▶ [EXERCISE] In each of the items below, substitute "anticlockwise" for every occurrence of "counterclockwise", and leave all other text unchanged.

▶ [RECORDED DATA]
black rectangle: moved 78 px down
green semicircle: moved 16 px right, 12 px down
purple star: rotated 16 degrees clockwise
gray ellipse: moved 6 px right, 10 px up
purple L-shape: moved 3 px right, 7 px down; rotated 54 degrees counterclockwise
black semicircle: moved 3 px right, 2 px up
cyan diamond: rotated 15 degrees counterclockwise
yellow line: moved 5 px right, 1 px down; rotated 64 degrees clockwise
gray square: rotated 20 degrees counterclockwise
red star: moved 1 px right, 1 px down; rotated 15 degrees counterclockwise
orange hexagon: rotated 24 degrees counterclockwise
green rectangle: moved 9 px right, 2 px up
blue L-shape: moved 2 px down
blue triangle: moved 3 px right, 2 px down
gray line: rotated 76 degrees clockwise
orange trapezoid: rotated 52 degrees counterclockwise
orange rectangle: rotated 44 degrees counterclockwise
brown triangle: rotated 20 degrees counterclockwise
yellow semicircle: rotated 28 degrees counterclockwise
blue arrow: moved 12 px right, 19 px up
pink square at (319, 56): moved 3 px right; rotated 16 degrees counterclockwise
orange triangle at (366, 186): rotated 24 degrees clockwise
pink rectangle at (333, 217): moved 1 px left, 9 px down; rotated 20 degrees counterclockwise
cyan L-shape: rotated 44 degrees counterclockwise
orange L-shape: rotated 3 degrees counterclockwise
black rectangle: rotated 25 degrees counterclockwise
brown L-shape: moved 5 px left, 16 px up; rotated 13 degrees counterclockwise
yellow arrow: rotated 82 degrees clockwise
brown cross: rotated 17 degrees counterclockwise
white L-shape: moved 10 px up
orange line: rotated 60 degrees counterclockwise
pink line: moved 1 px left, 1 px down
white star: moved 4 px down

▶ [WRITTEN ANSWER]
black rectangle: moved 78 px down
green semicircle: moved 16 px right, 12 px down
purple star: rotated 16 degrees clockwise
gray ellipse: moved 6 px right, 10 px up
purple L-shape: moved 3 px right, 7 px down; rotated 54 degrees anticlockwise
black semicircle: moved 3 px right, 2 px up
cyan diamond: rotated 15 degrees anticlockwise
yellow line: moved 5 px right, 1 px down; rotated 64 degrees clockwise
gray square: rotated 20 degrees anticlockwise
red star: moved 1 px right, 1 px down; rotated 15 degrees anticlockwise
orange hexagon: rotated 24 degrees anticlockwise
green rectangle: moved 9 px right, 2 px up
blue L-shape: moved 2 px down
blue triangle: moved 3 px right, 2 px down
gray line: rotated 76 degrees clockwise
orange trapezoid: rotated 52 degrees anticlockwise
orange rectangle: rotated 44 degrees anticlockwise
brown triangle: rotated 20 degrees anticlockwise
yellow semicircle: rotated 28 degrees anticlockwise
blue arrow: moved 12 px right, 19 px up
pink square at (319, 56): moved 3 px right; rotated 16 degrees anticlockwise
orange triangle at (366, 186): rotated 24 degrees clockwise
pink rectangle at (333, 217): moved 1 px left, 9 px down; rotated 20 degrees anticlockwise
cyan L-shape: rotated 44 degrees anticlockwise
orange L-shape: rotated 3 degrees anticlockwise
black rectangle: rotated 25 degrees anticlockwise
brown L-shape: moved 5 px left, 16 px up; rotated 13 degrees anticlockwise
yellow arrow: rotated 82 degrees clockwise
brown cross: rotated 17 degrees anticlockwise
white L-shape: moved 10 px up
orange line: rotated 60 degrees anticlockwise
pink line: moved 1 px left, 1 px down
white star: moved 4 px down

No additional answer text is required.